+++ SOURCE DATA

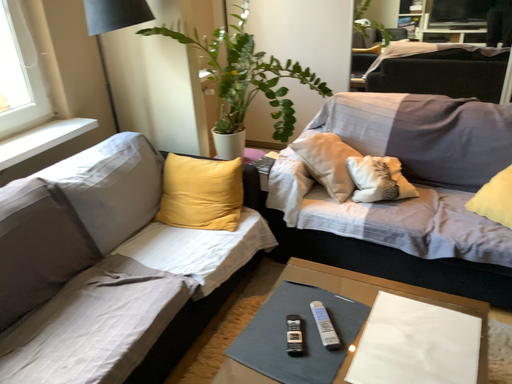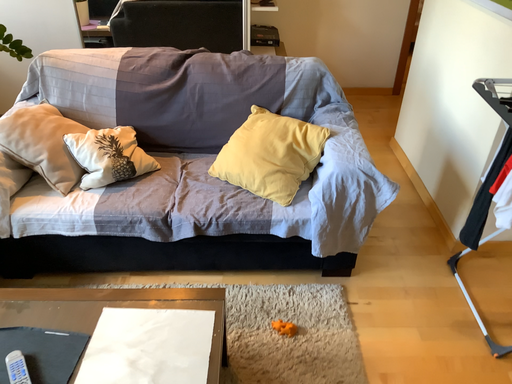
Question: Which way did the camera rotate in the video?

Choices:
 (A) rotated left
 (B) rotated right

Answer: (B)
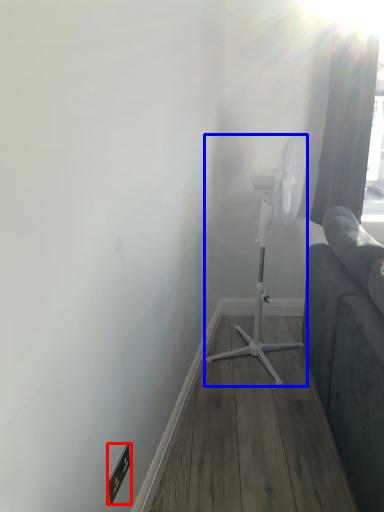
Question: Which of the following is the farthest to the observer, electric outlet (highlighted by a red box) or mechanical fan (highlighted by a blue box)?

Choices:
 (A) electric outlet
 (B) mechanical fan

Answer: (B)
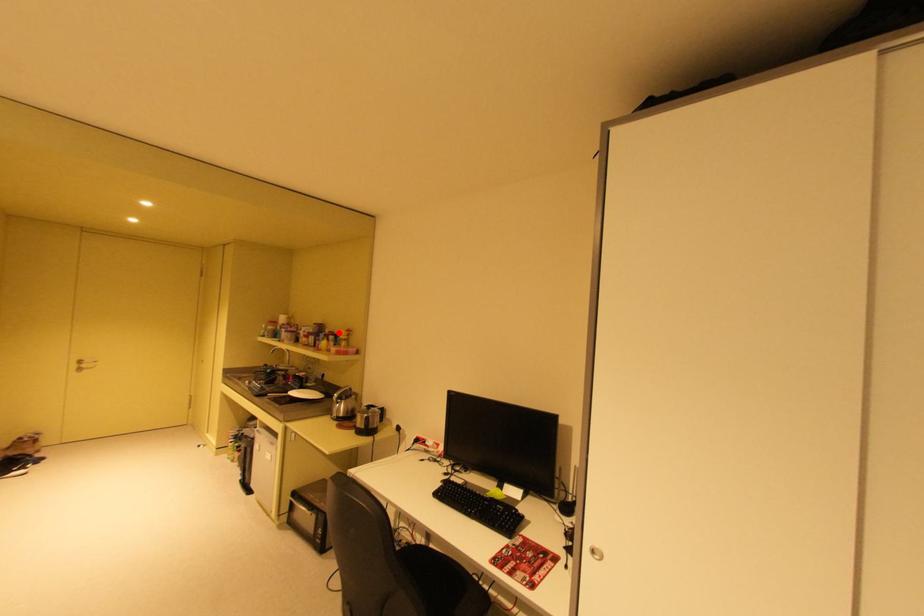
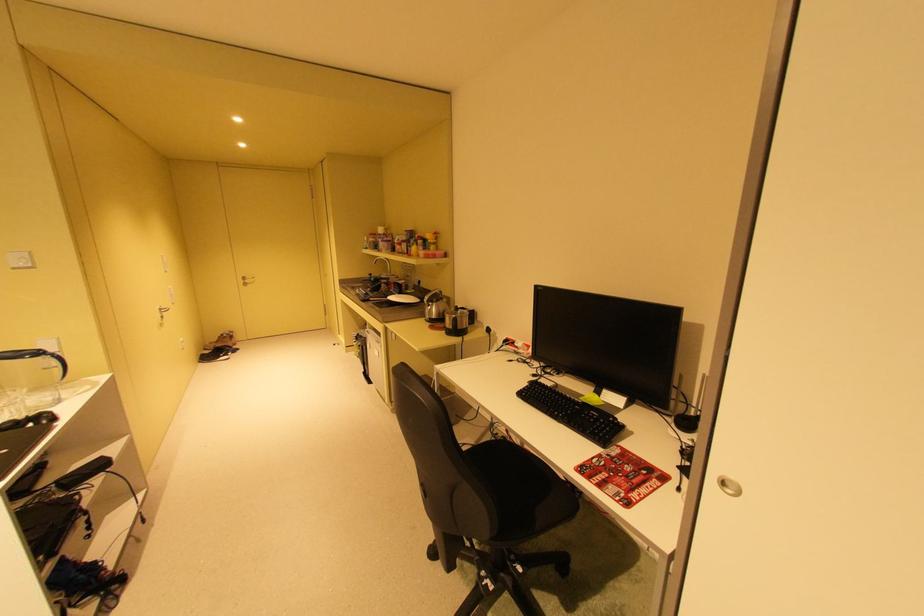
Find the pixel in the second image that matches the highlighted location in the first image.

(428, 237)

++++++

• DIRECTIONS
Copy the data above word for word, leaving out the pictures.

• FINAL ANSWER
Question: Which way did the camera rotate in the video?

Choices:
 (A) rotated left
 (B) rotated right

Answer: (B)
Question: Which of the following is the farthest to the observer, electric outlet (highlighted by a red box) or mechanical fan (highlighted by a blue box)?

Choices:
 (A) electric outlet
 (B) mechanical fan

Answer: (B)
Find the pixel in the second image that matches the highlighted location in the first image.

(428, 237)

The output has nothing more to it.